§ **Excerpted records**
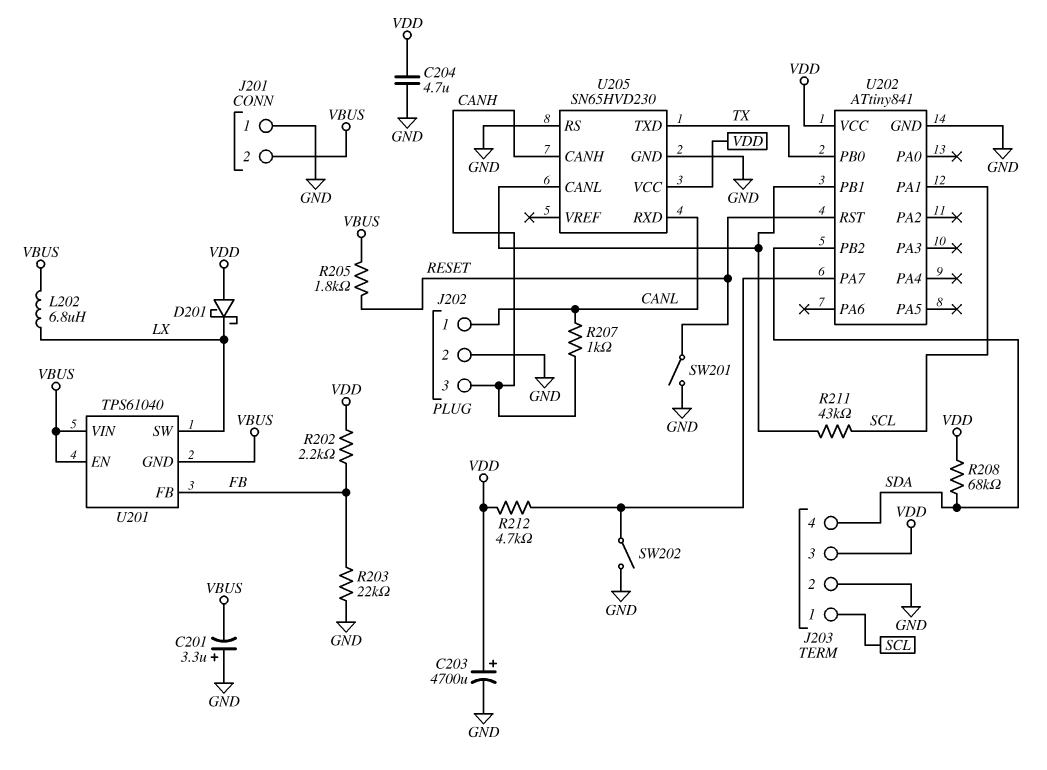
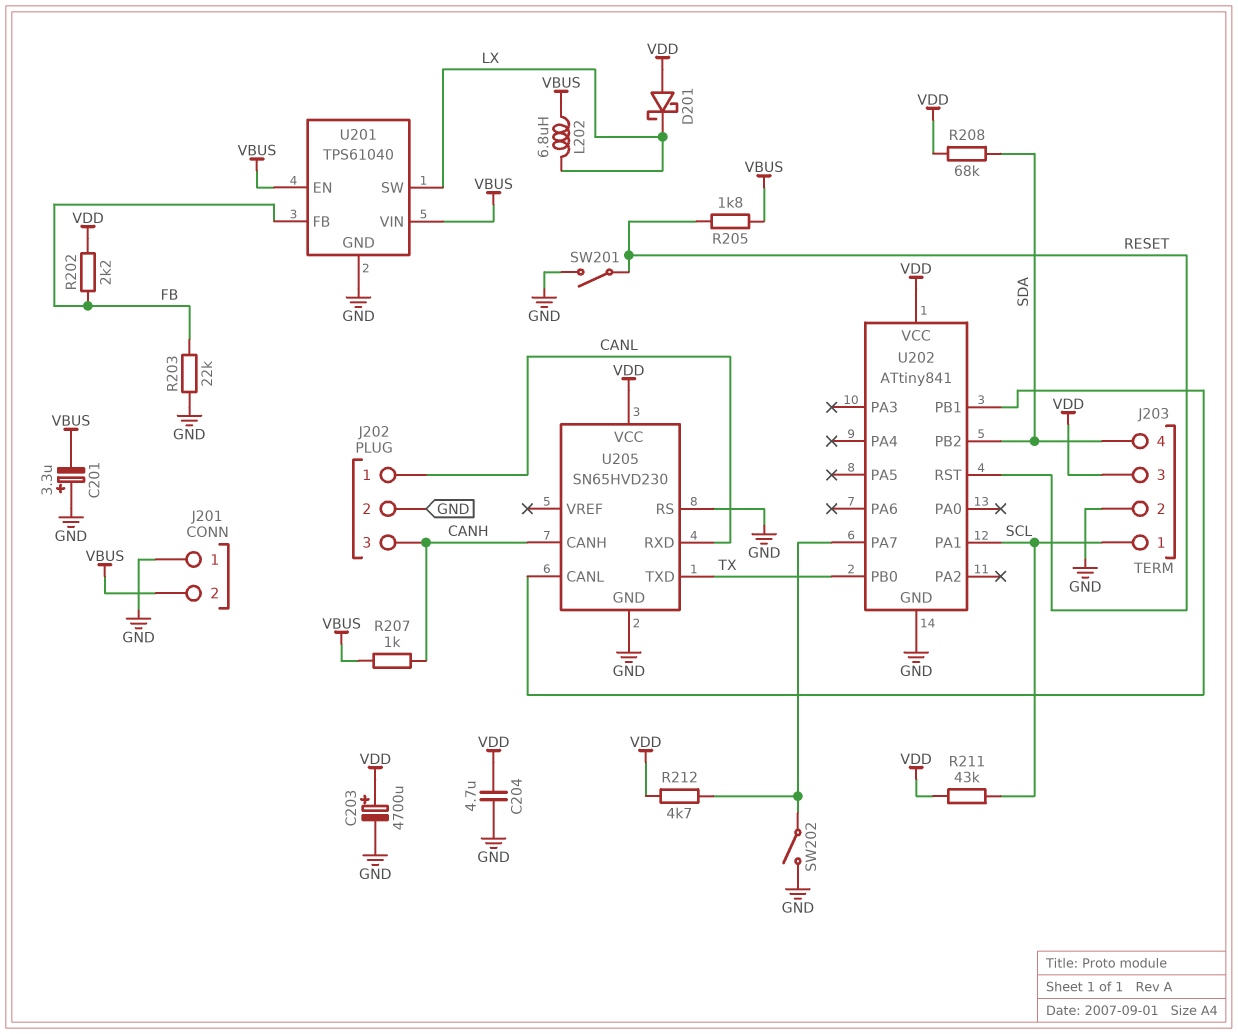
R207: 1k (CANH, CANL) -> 1k (CANH, VBUS)
R211: 43k (SCL, U202/PB1) -> 43k (SCL, VDD)
U201 pin GND: VBUS -> GND

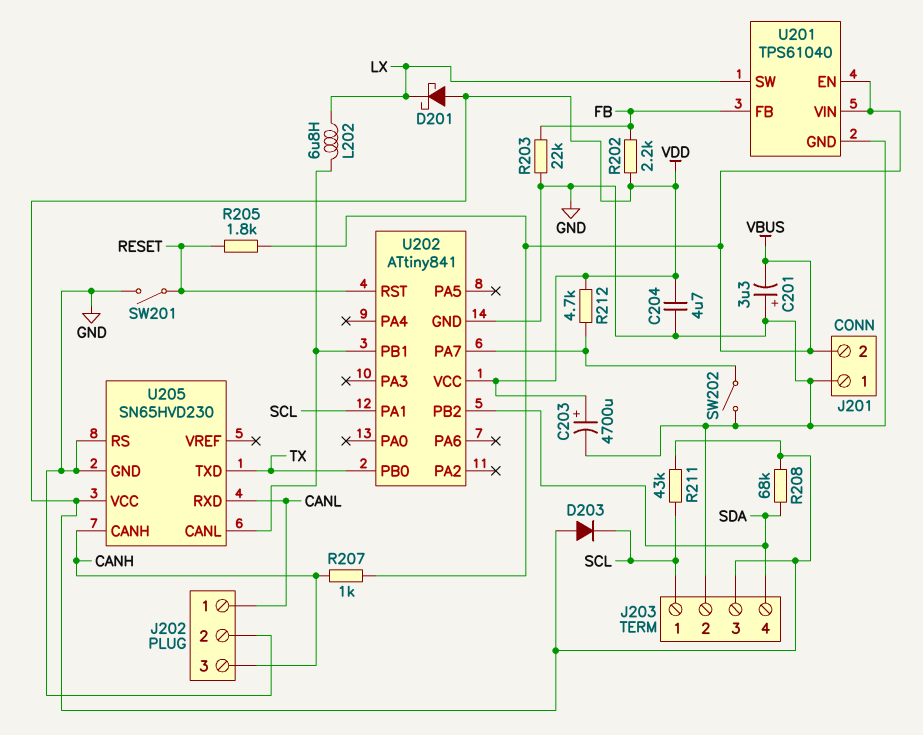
D203: none -> diode (A VDD, K SCL)
L202: 6.8uH (LX, VBUS) -> 6.8uH (LX, U202/PB1)

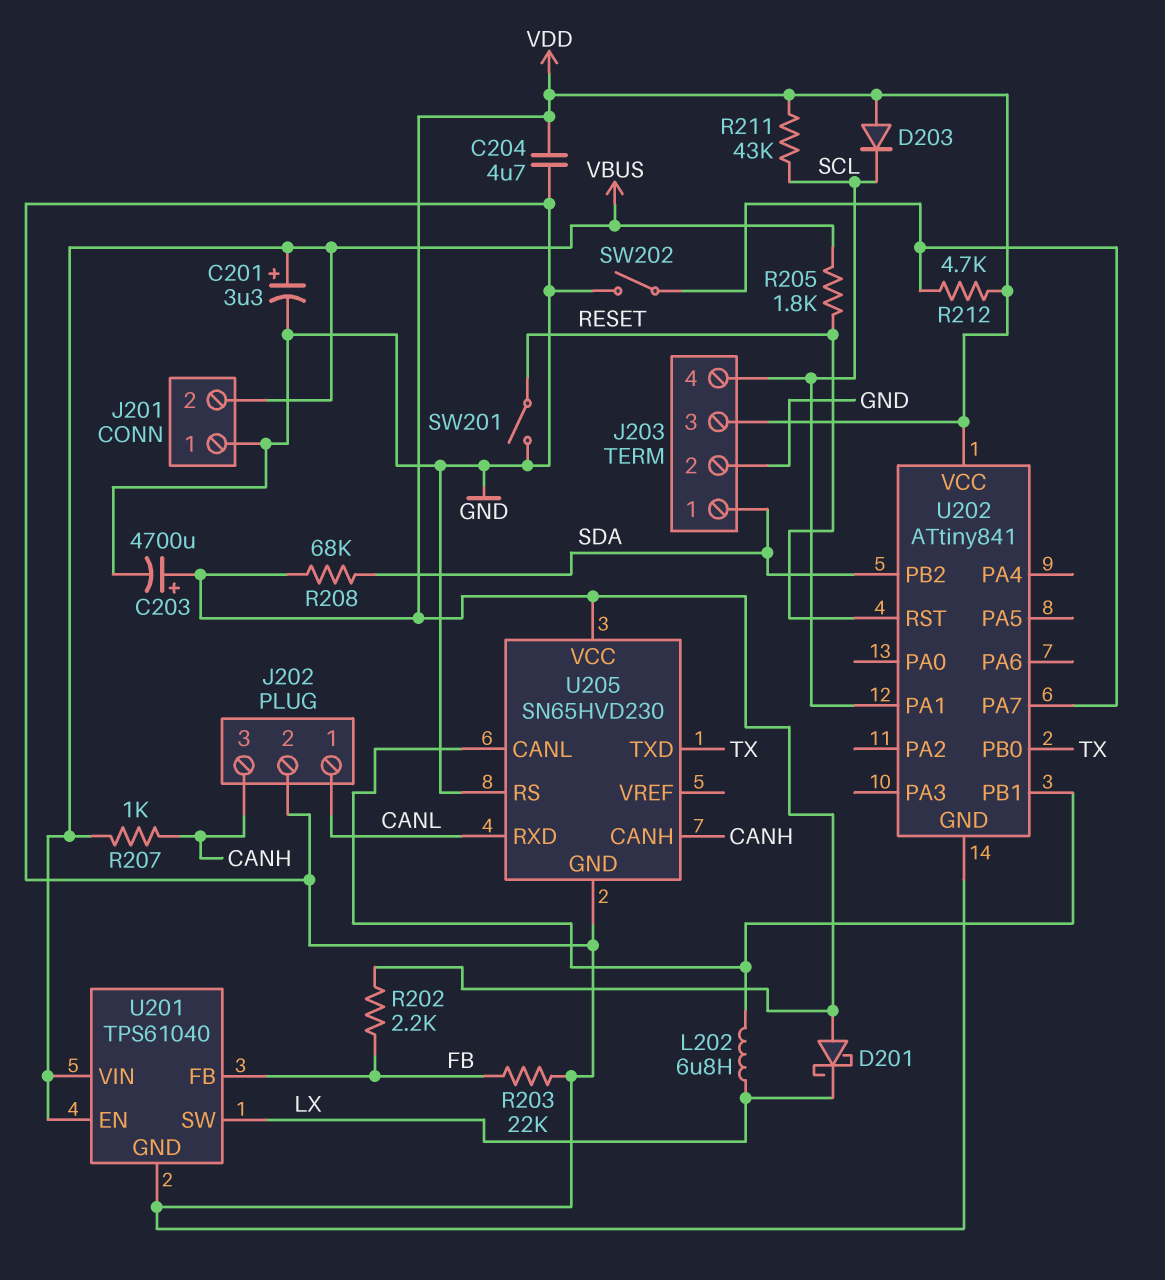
C201: 3.3uF (plus GND, minus VBUS) -> 3.3uF (plus VBUS, minus GND)
J203 pin 1: SCL -> SDA
J203 pin 4: SDA -> SCL

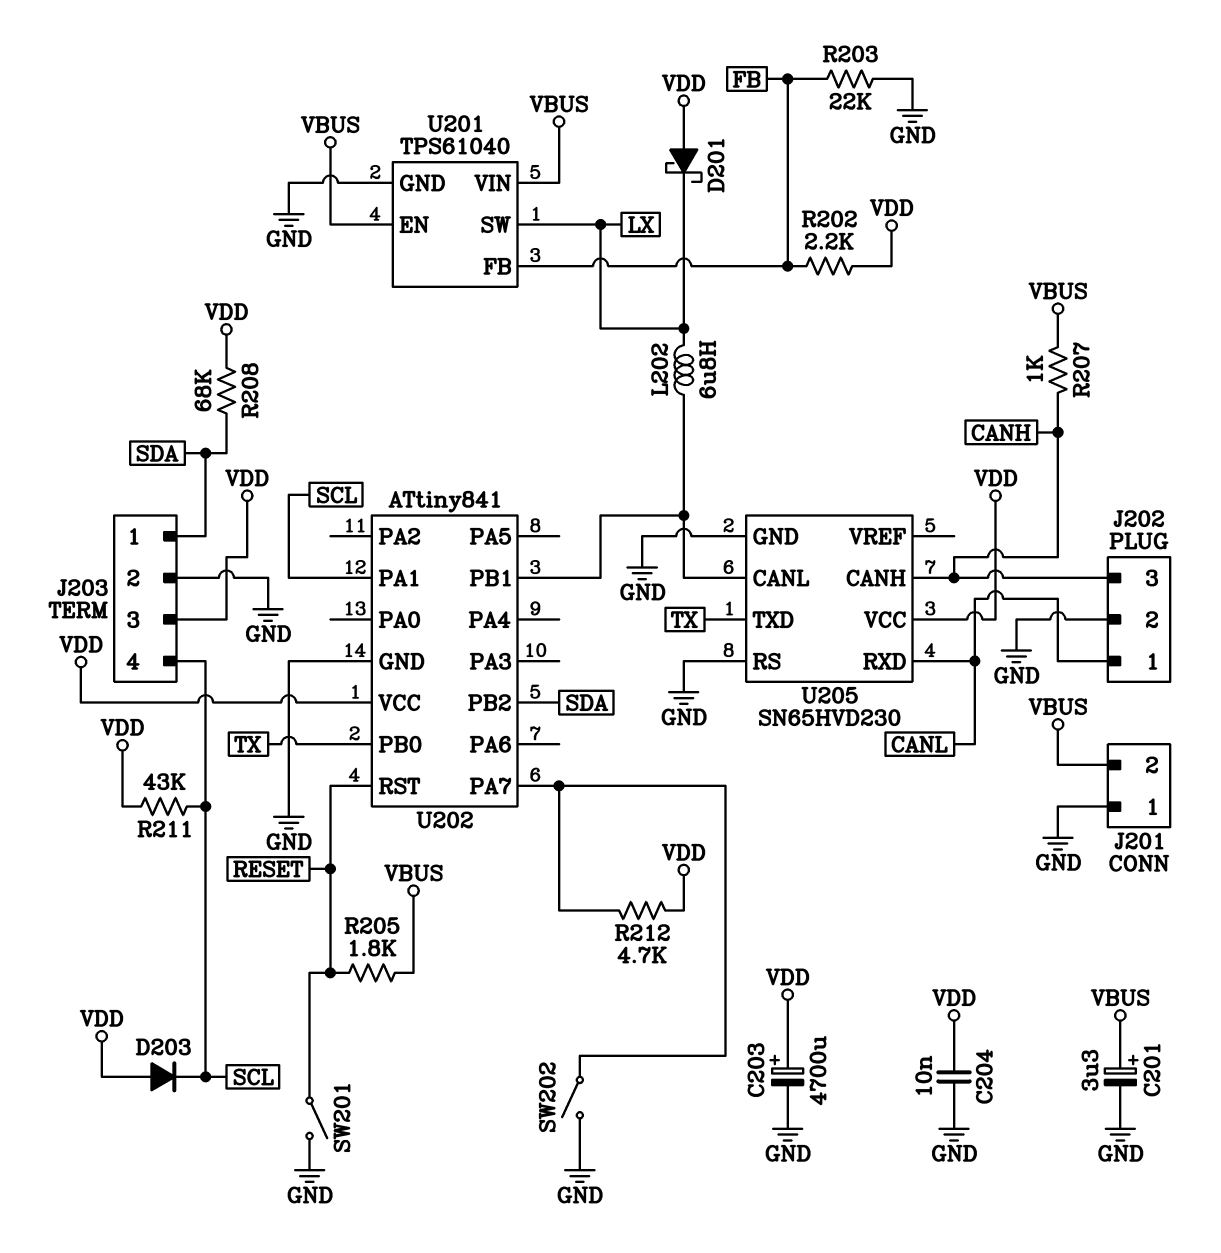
C204: 4.7uF (GND, VDD) -> 10nF (GND, VDD)

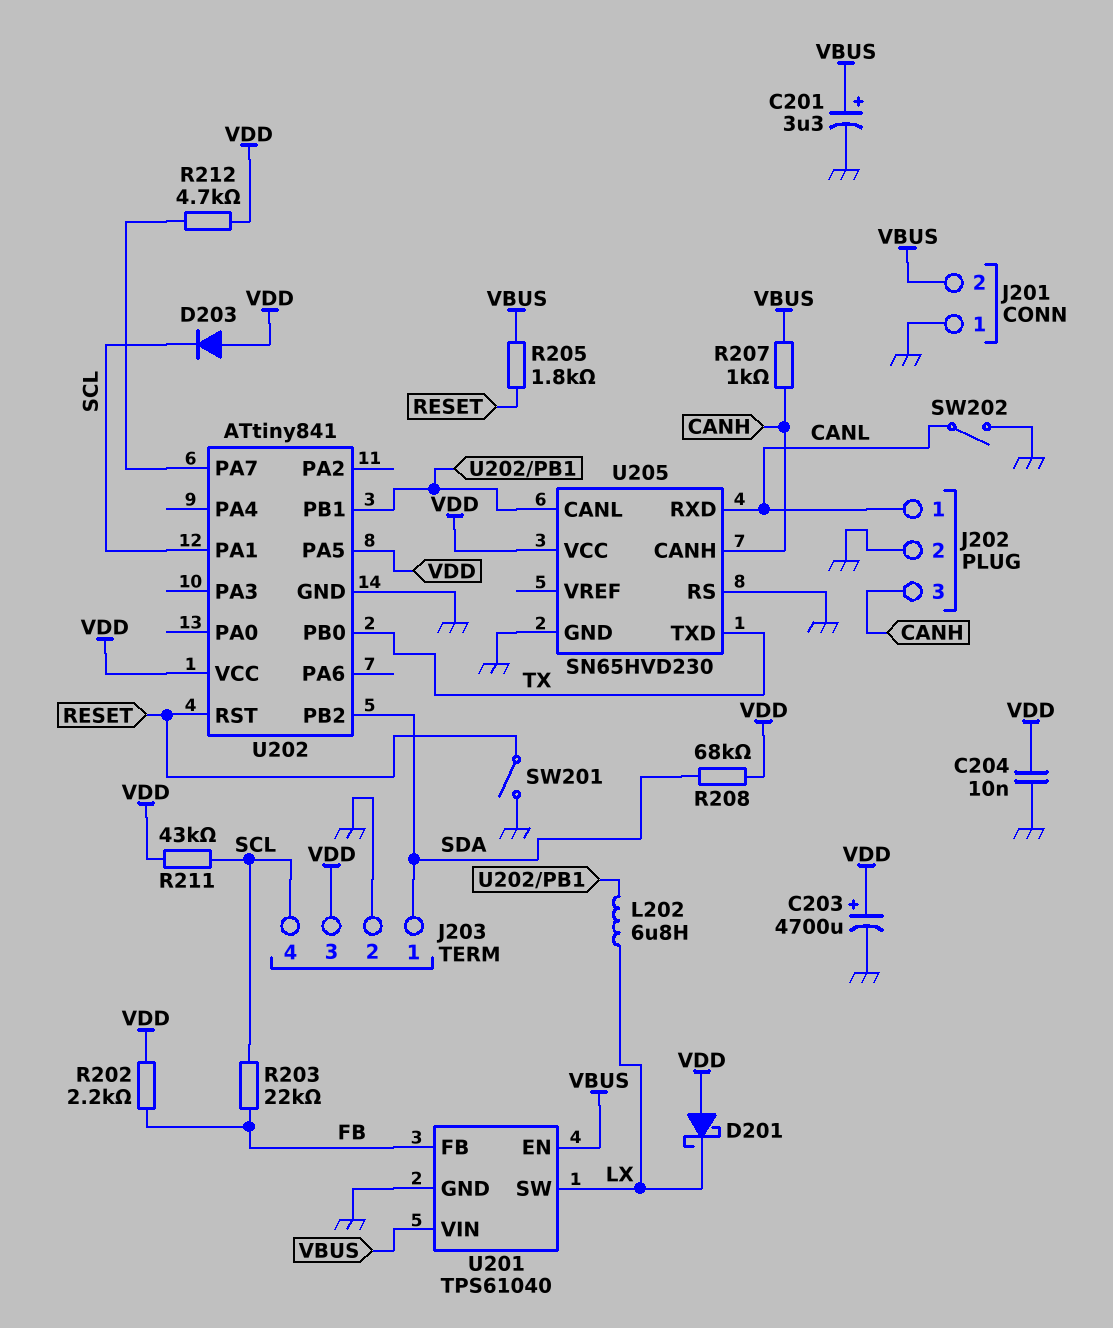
R203: 22k (FB, GND) -> 22k (FB, SCL)
SW202: switch (GND, U202/PA7) -> switch (CANL, GND)
U202 pin PA5: none -> VDD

§ **Task brief**
Count of lines with "VBUS": please work it out for the entries above and give the number by itself.

§ **Your response**
4